**GIVEN DATA**

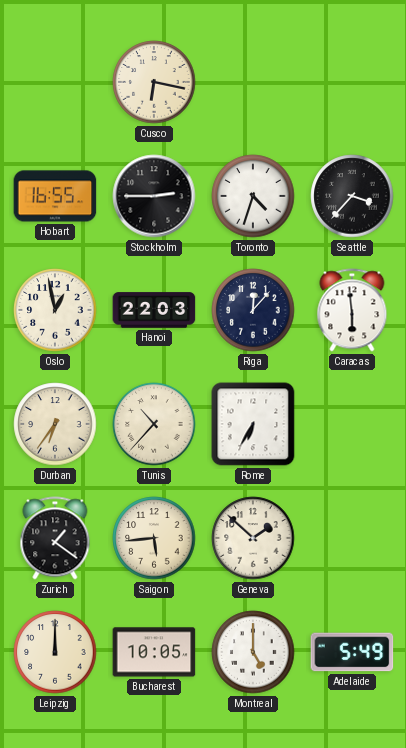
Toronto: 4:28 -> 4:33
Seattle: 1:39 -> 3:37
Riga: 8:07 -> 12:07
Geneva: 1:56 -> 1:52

--

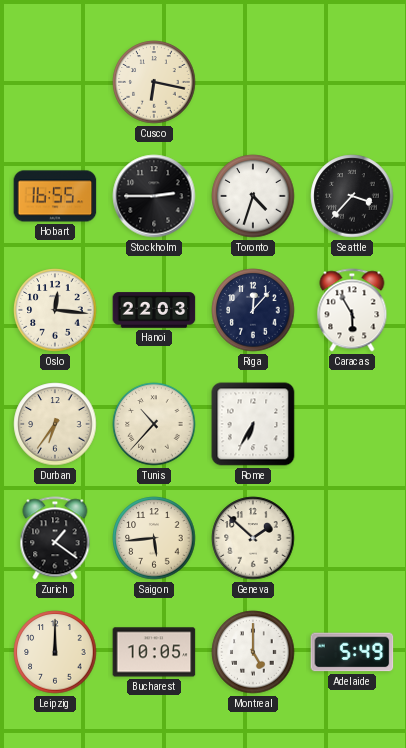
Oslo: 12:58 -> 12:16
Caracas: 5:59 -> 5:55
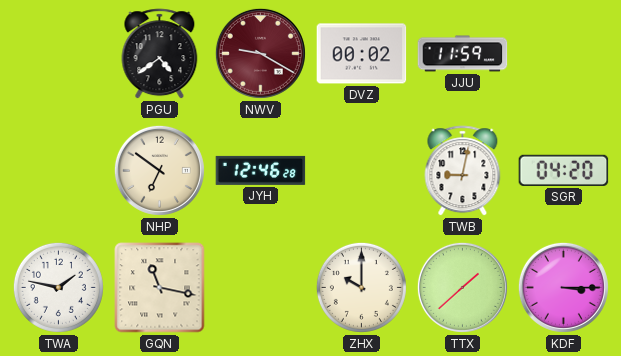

**THE EXERCISE**
Copy the listing word for word, from the line containing "Toronto: 4:28 -> 4:33" through the line containing "Geneva: 1:56 -> 1:52", including both of those lines.

**EXERCISE RESULT**
Toronto: 4:28 -> 4:33
Seattle: 1:39 -> 3:37
Riga: 8:07 -> 12:07
Geneva: 1:56 -> 1:52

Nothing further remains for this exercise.